▸ **Work required**:
Every entry below should be reproduced exactly; no picture is to be included.

[Image comparison data]
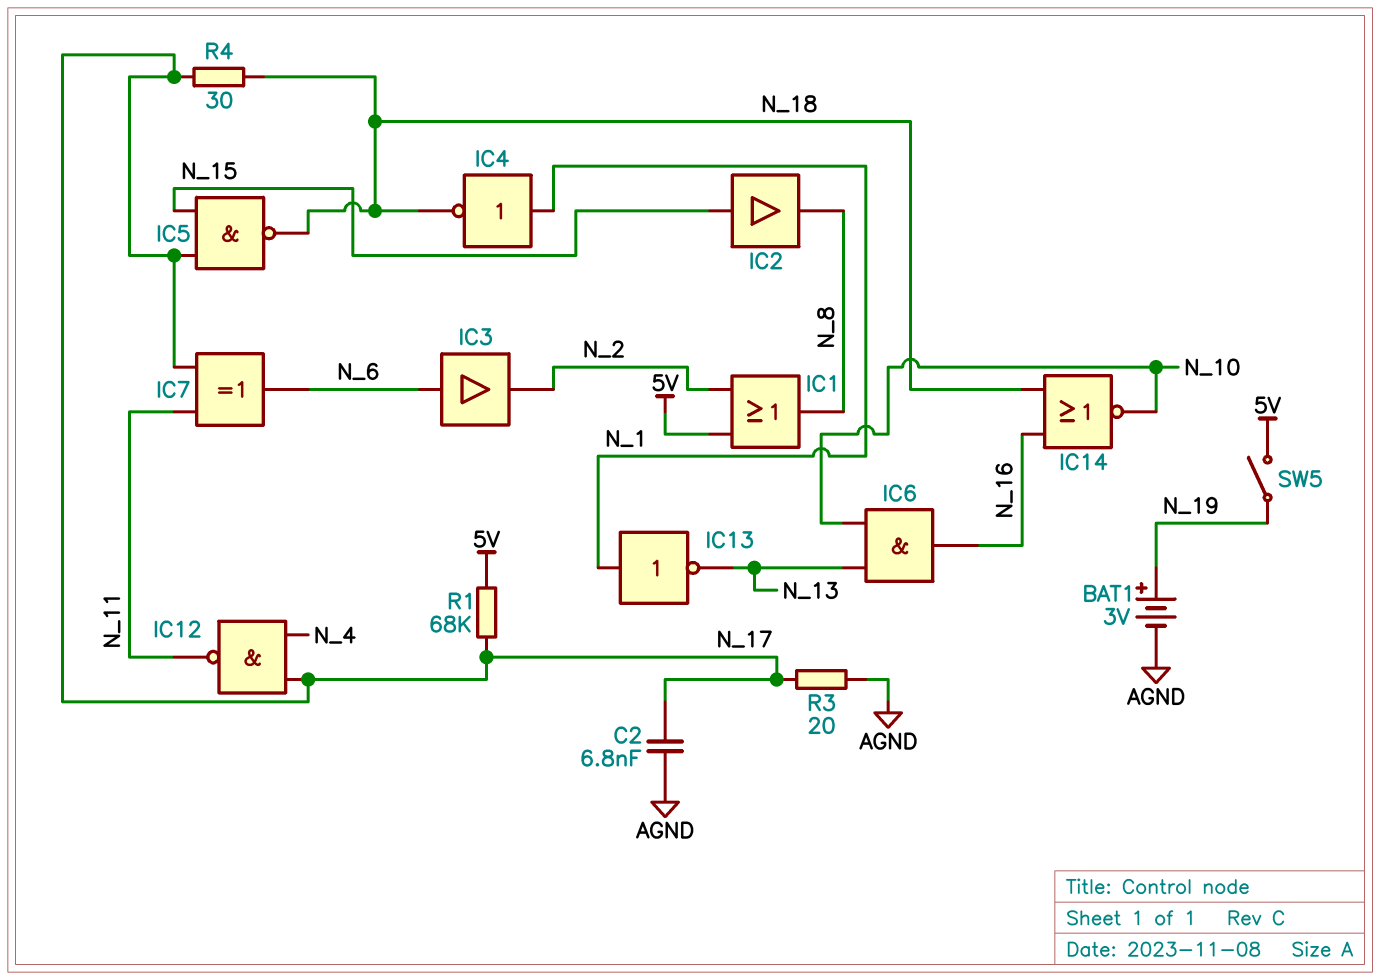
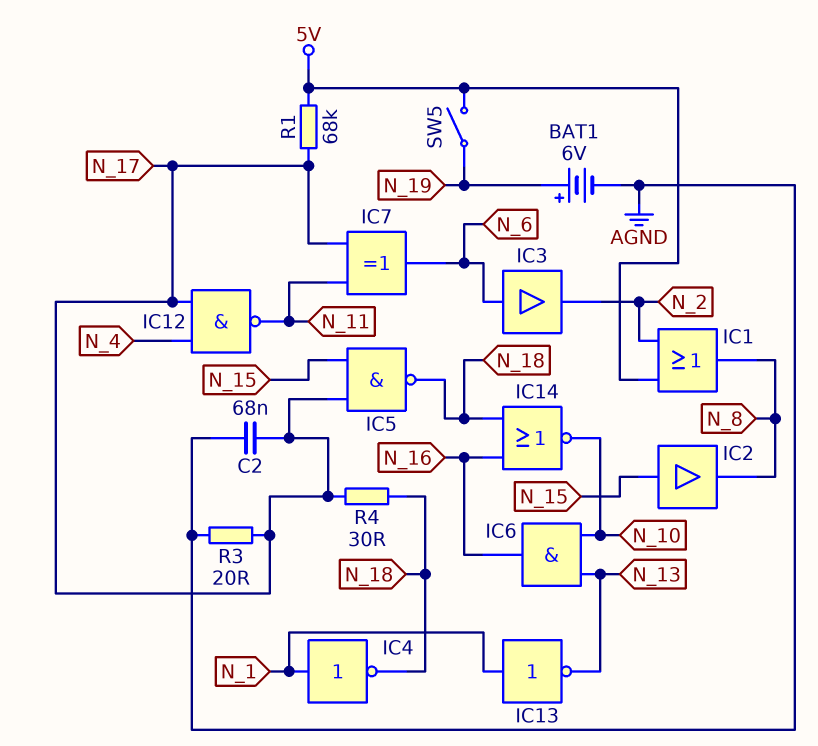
BAT1: 3V (plus N_19, minus AGND) -> 6V (plus N_19, minus AGND)
C2: 6.8nF (AGND, N_17) -> 68nF (AGND, N_17)

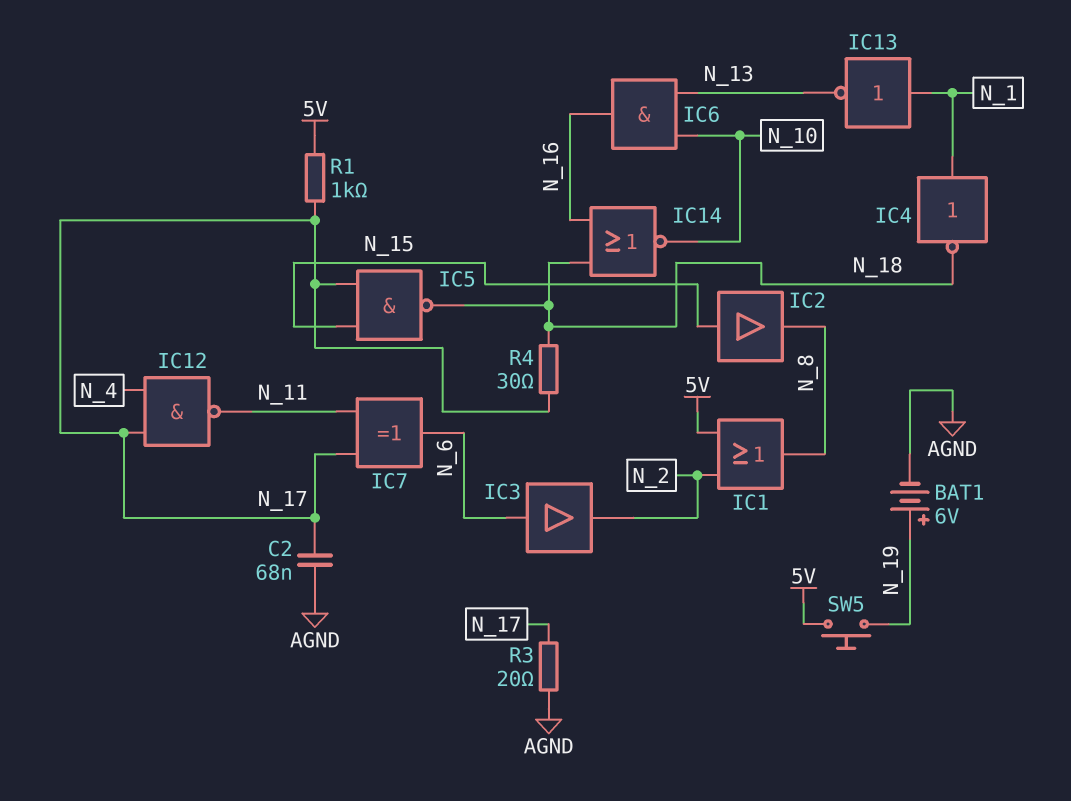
R1: 68k (5V, N_17) -> 1k (5V, N_17)
SW5: switch (5V, N_19) -> button (5V, N_19)

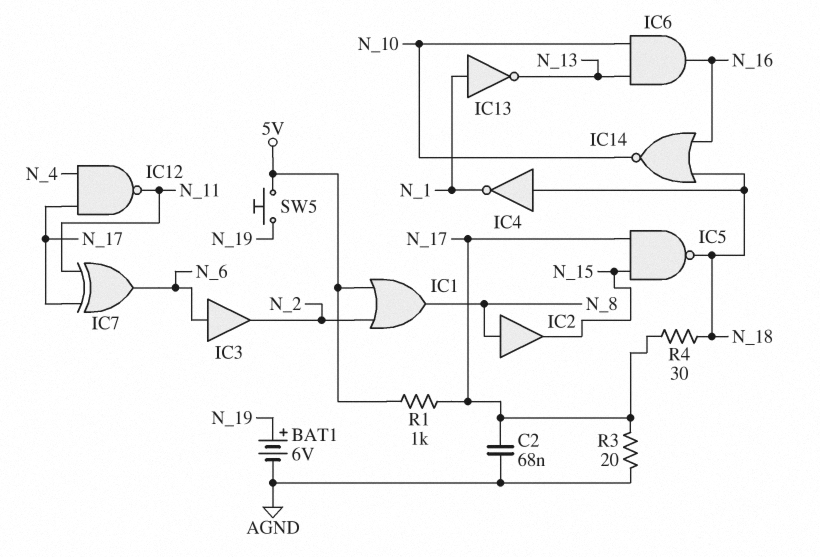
IC2: buffer (in N_15, out N_8) -> buffer (in N_8, out N_15)
IC4: NOT (in N_1, out N_18) -> NOT (in N_18, out N_1)

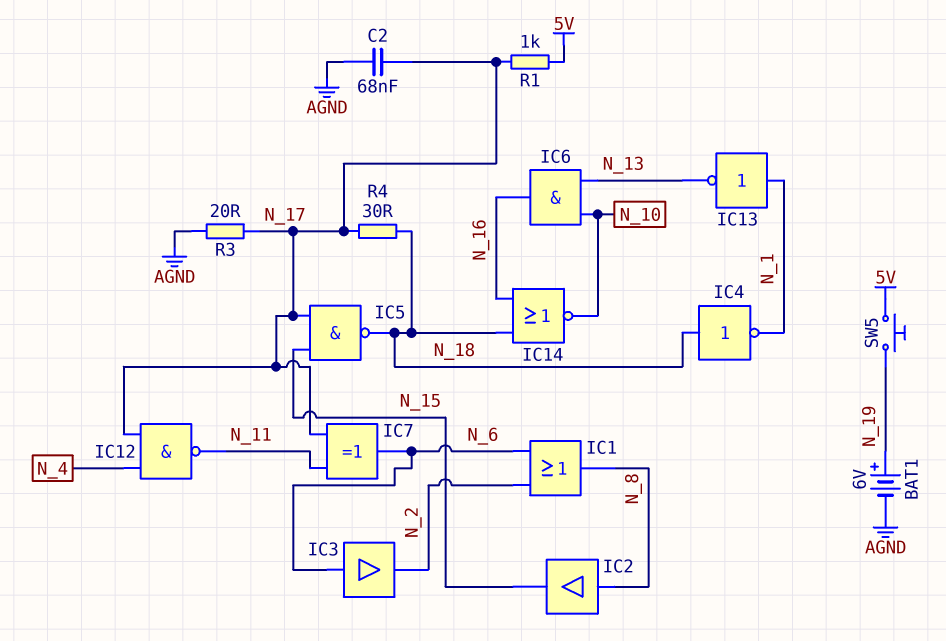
IC1: OR (in 5V, in N_2, out N_8) -> OR (in N_2, in N_6, out N_8)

▸ **Output for this task**:
BAT1: 3V (plus N_19, minus AGND) -> 6V (plus N_19, minus AGND)
C2: 6.8nF (AGND, N_17) -> 68nF (AGND, N_17)

R1: 68k (5V, N_17) -> 1k (5V, N_17)
SW5: switch (5V, N_19) -> button (5V, N_19)

IC2: buffer (in N_15, out N_8) -> buffer (in N_8, out N_15)
IC4: NOT (in N_1, out N_18) -> NOT (in N_18, out N_1)

IC1: OR (in 5V, in N_2, out N_8) -> OR (in N_2, in N_6, out N_8)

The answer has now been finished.